§ The data:

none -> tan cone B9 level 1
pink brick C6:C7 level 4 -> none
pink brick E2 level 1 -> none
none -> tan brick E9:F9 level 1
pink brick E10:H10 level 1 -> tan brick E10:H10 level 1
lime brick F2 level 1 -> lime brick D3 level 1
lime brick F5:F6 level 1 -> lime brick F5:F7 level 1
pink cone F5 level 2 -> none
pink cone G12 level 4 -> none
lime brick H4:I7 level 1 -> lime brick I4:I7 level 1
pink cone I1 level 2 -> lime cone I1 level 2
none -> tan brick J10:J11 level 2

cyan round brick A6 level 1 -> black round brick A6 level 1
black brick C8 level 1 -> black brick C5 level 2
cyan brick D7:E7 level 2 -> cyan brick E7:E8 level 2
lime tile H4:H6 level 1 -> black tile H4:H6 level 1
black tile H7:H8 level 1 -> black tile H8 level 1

...

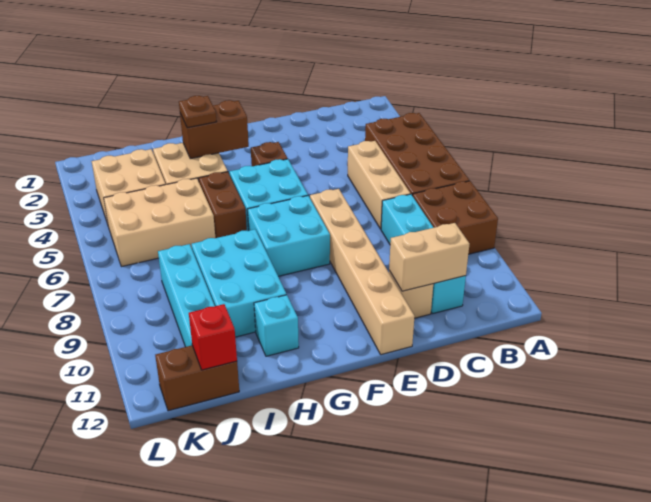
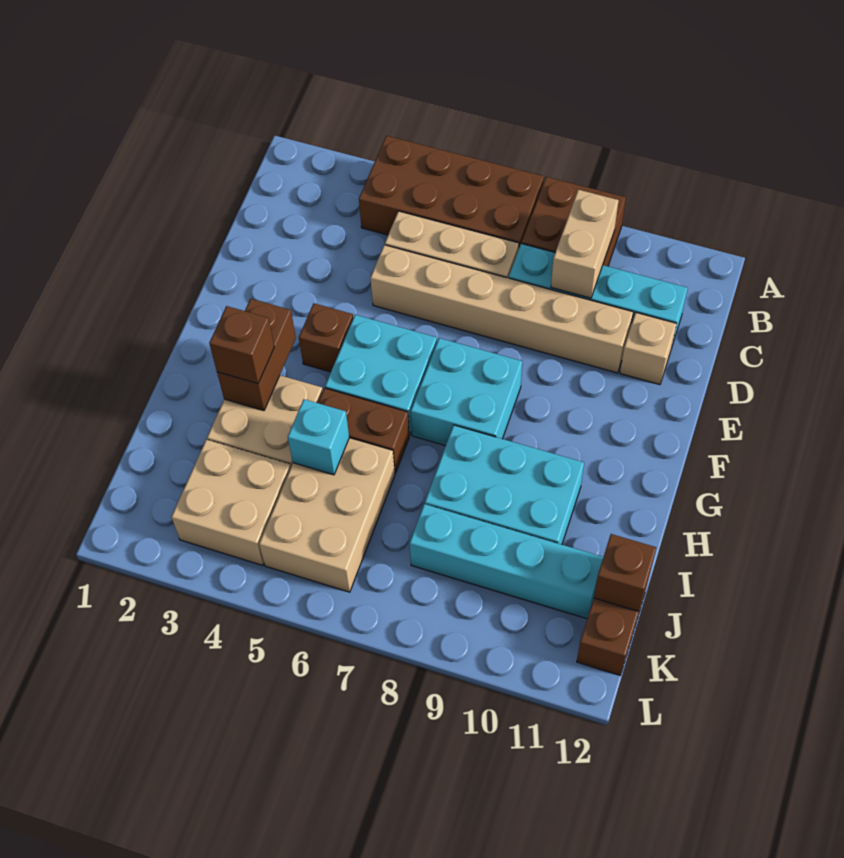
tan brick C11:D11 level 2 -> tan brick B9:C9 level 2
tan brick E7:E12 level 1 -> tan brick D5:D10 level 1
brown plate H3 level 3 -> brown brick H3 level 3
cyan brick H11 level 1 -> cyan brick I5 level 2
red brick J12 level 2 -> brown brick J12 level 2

* * *

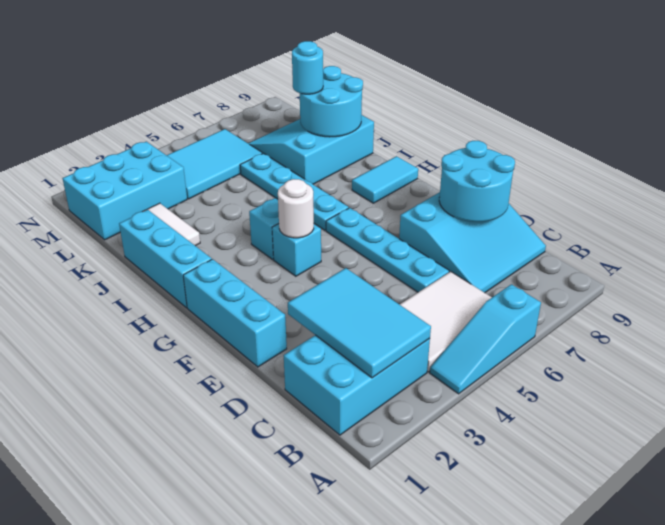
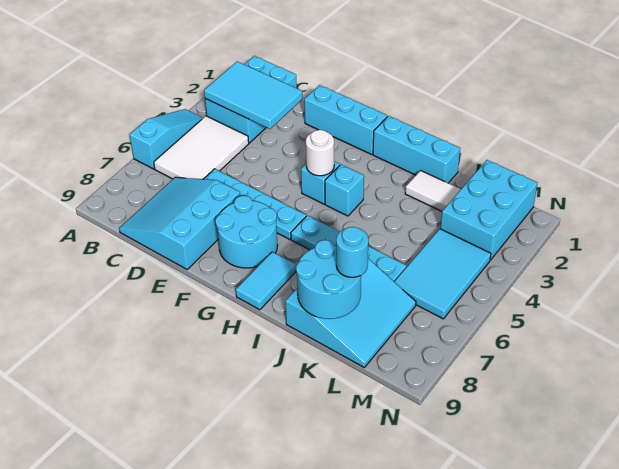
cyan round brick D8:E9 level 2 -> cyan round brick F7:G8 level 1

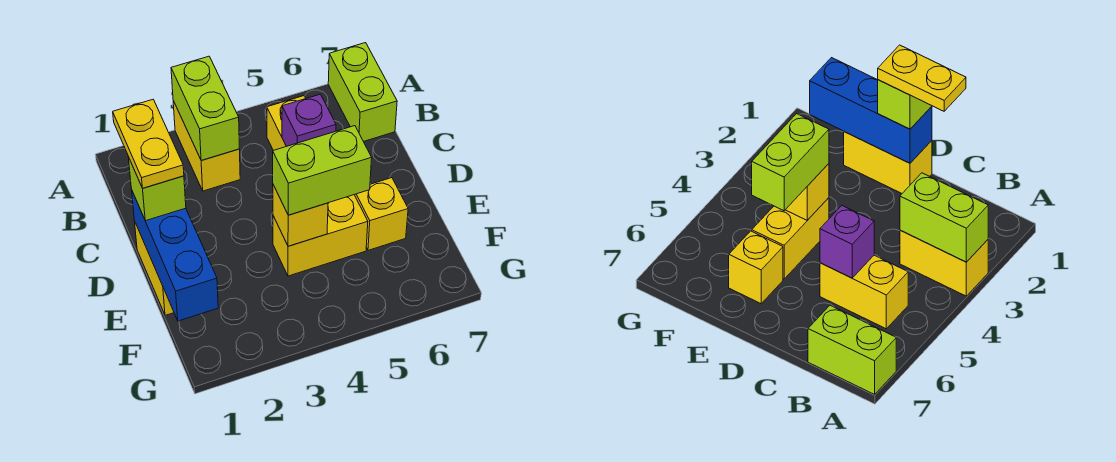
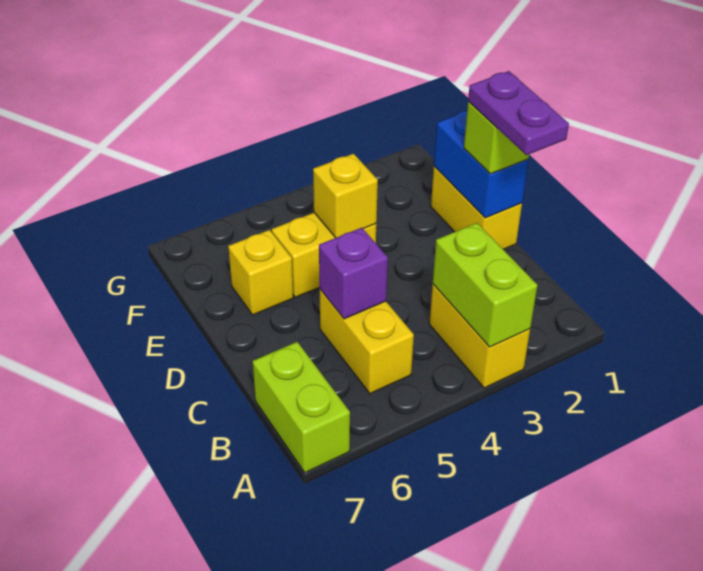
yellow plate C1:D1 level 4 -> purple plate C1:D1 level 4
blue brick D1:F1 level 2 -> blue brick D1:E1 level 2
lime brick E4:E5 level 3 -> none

§ Task to carry out:
Output the lines above exactly, but only those between the line holding "pink brick E10:H10" and the line holding "black tile H7:H8", inclusive.

§ Solution for this problem:
pink brick E10:H10 level 1 -> tan brick E10:H10 level 1
lime brick F2 level 1 -> lime brick D3 level 1
lime brick F5:F6 level 1 -> lime brick F5:F7 level 1
pink cone F5 level 2 -> none
pink cone G12 level 4 -> none
lime brick H4:I7 level 1 -> lime brick I4:I7 level 1
pink cone I1 level 2 -> lime cone I1 level 2
none -> tan brick J10:J11 level 2

cyan round brick A6 level 1 -> black round brick A6 level 1
black brick C8 level 1 -> black brick C5 level 2
cyan brick D7:E7 level 2 -> cyan brick E7:E8 level 2
lime tile H4:H6 level 1 -> black tile H4:H6 level 1
black tile H7:H8 level 1 -> black tile H8 level 1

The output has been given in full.